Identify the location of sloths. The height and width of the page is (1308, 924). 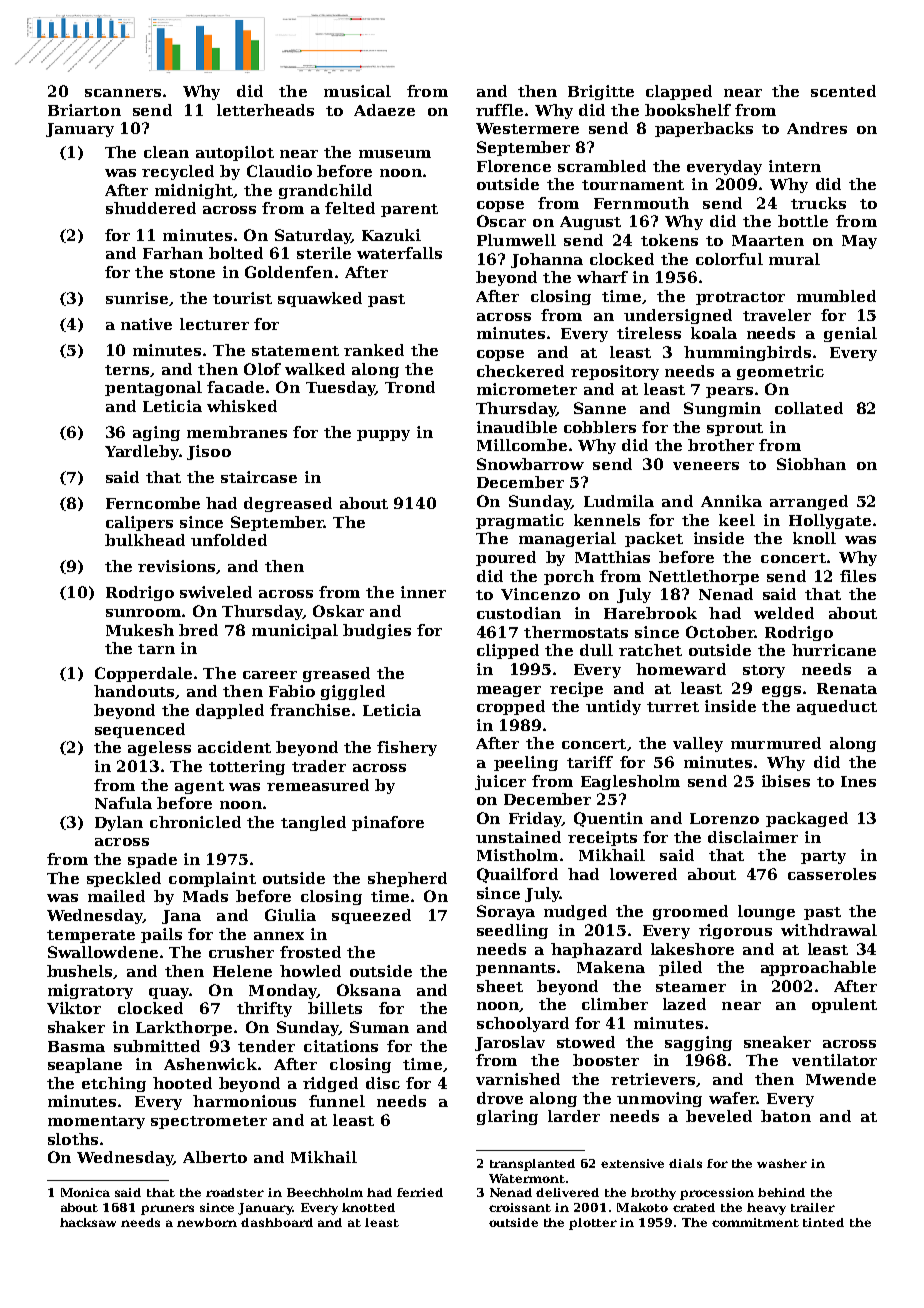
(73, 1139).
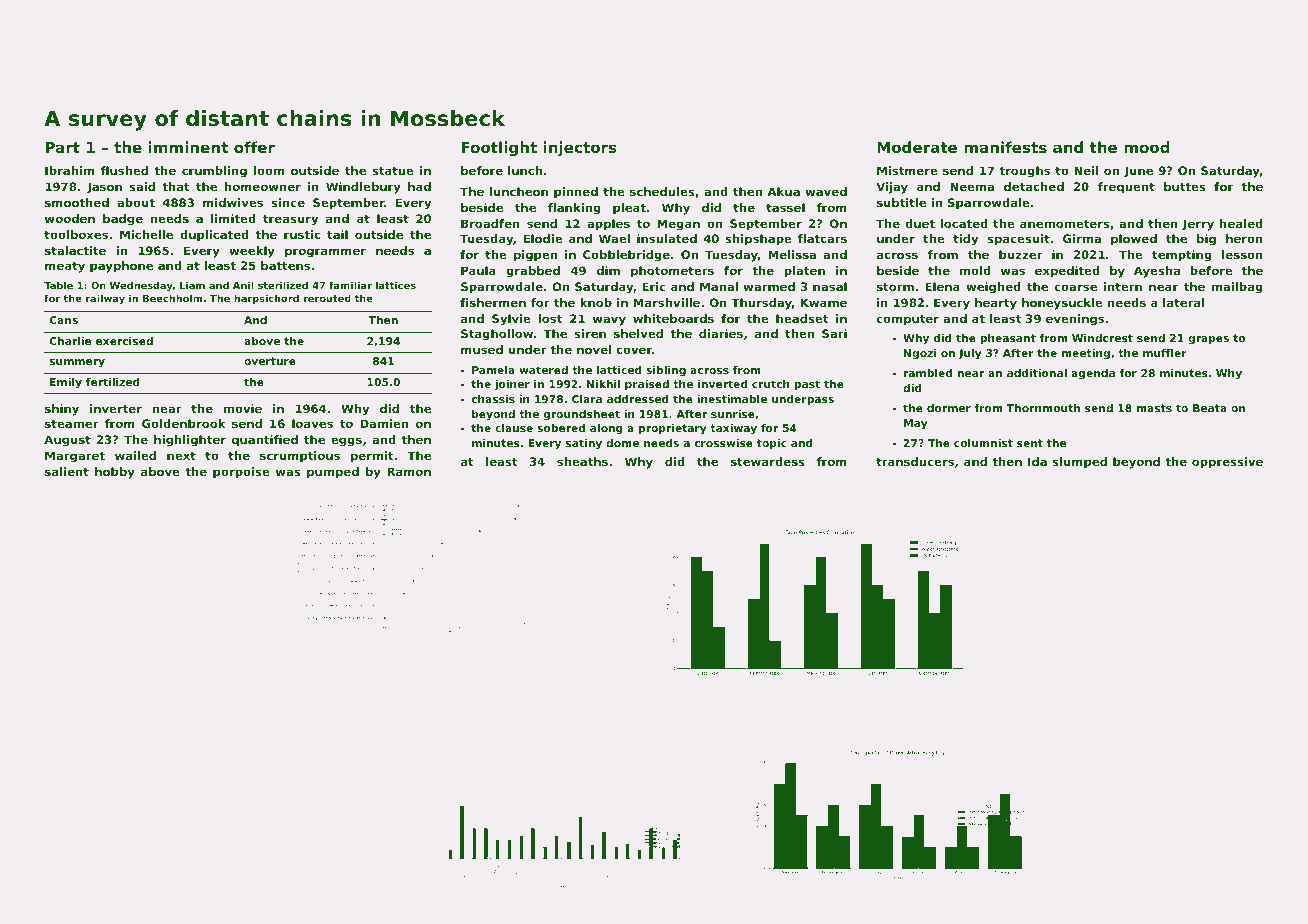  What do you see at coordinates (580, 149) in the screenshot?
I see `injectors` at bounding box center [580, 149].
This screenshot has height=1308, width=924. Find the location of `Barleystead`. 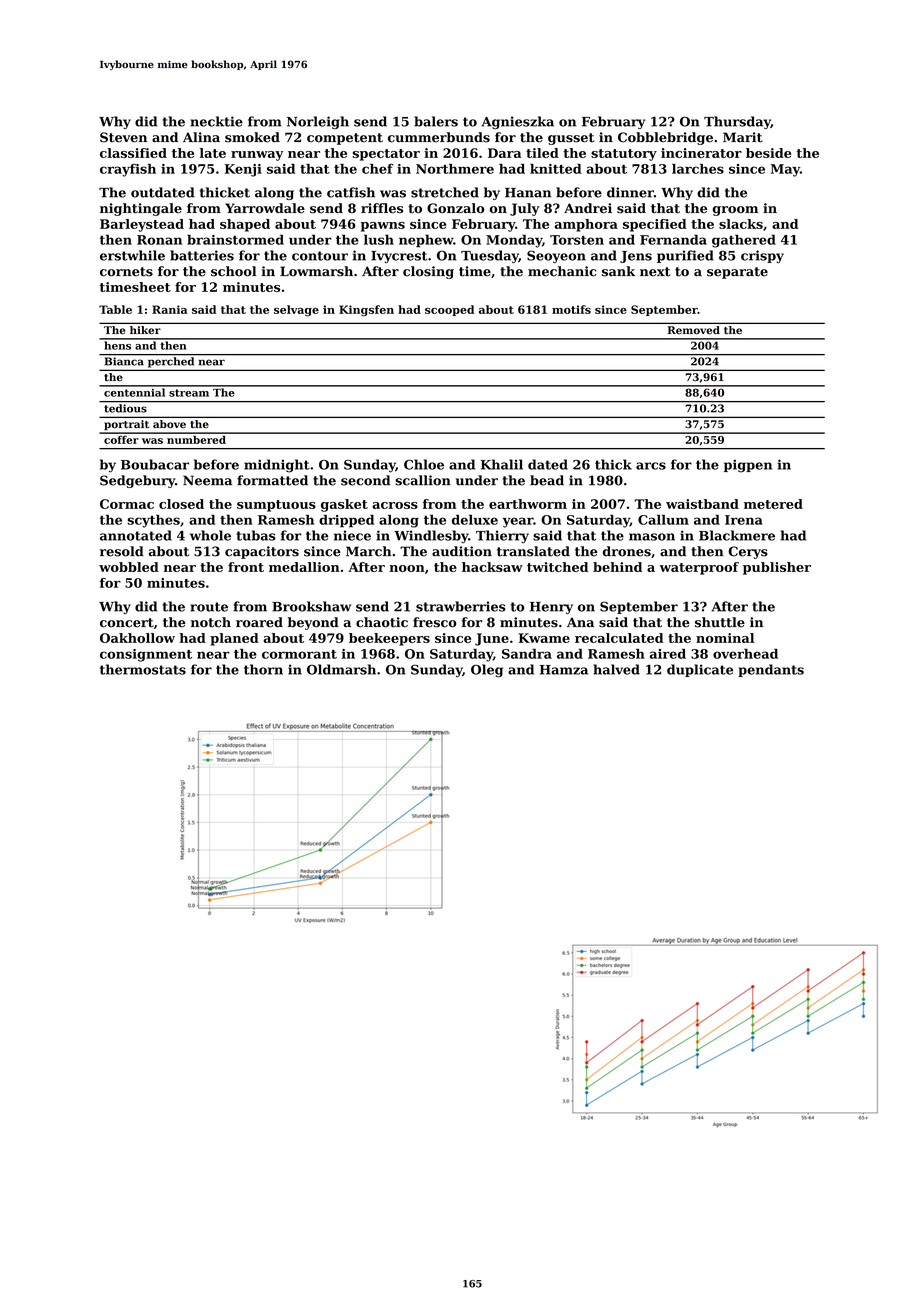

Barleystead is located at coordinates (142, 225).
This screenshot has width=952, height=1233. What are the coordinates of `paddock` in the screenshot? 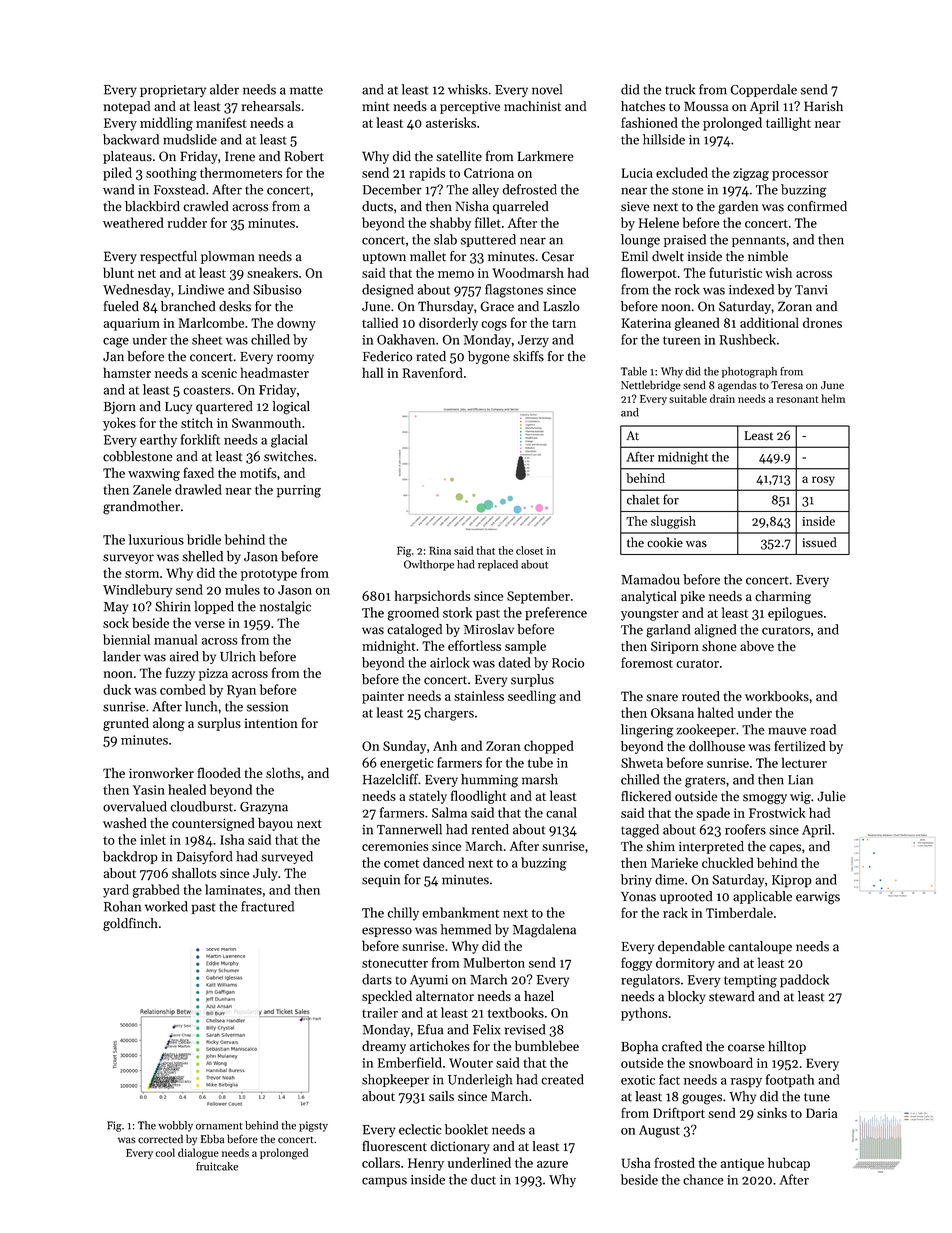 It's located at (804, 981).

○ ○ ○ ○ ○

What is needed → Reproduce the material word for word from its first line through the line containing "center [580, 149].", leaving out the pictures.

Problem solution →
Identify the location of sloths. The height and width of the page is (1308, 924). 
(73, 1139).
  What do you see at coordinates (580, 149) in the screenshot?
I see `injectors` at bounding box center [580, 149].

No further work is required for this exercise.